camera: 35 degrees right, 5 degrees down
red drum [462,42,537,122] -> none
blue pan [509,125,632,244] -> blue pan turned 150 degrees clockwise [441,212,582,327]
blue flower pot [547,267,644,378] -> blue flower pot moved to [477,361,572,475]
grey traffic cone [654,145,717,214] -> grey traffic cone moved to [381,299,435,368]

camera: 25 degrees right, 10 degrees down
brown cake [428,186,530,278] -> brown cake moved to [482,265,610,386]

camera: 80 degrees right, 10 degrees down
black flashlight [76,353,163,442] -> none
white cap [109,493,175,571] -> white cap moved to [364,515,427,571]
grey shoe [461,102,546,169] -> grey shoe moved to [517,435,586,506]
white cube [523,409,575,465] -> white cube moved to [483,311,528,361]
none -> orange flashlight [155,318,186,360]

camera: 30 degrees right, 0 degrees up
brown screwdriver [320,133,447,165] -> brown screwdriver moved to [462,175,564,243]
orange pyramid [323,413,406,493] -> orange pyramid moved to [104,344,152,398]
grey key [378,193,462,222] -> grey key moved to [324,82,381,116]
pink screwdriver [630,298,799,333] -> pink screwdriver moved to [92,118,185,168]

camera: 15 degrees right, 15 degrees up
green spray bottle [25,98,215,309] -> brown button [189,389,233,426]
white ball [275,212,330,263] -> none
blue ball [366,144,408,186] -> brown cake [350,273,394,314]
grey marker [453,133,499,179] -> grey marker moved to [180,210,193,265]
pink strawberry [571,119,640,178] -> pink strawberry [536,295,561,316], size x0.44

◆ ◆ ◆

▶ **Task objective**
From the line with "blue ball [366,144,408,186]" through the last line of the records, set down every line exactly as written and leave out all others.

▶ **Solved exercise**
blue ball [366,144,408,186] -> brown cake [350,273,394,314]
grey marker [453,133,499,179] -> grey marker moved to [180,210,193,265]
pink strawberry [571,119,640,178] -> pink strawberry [536,295,561,316], size x0.44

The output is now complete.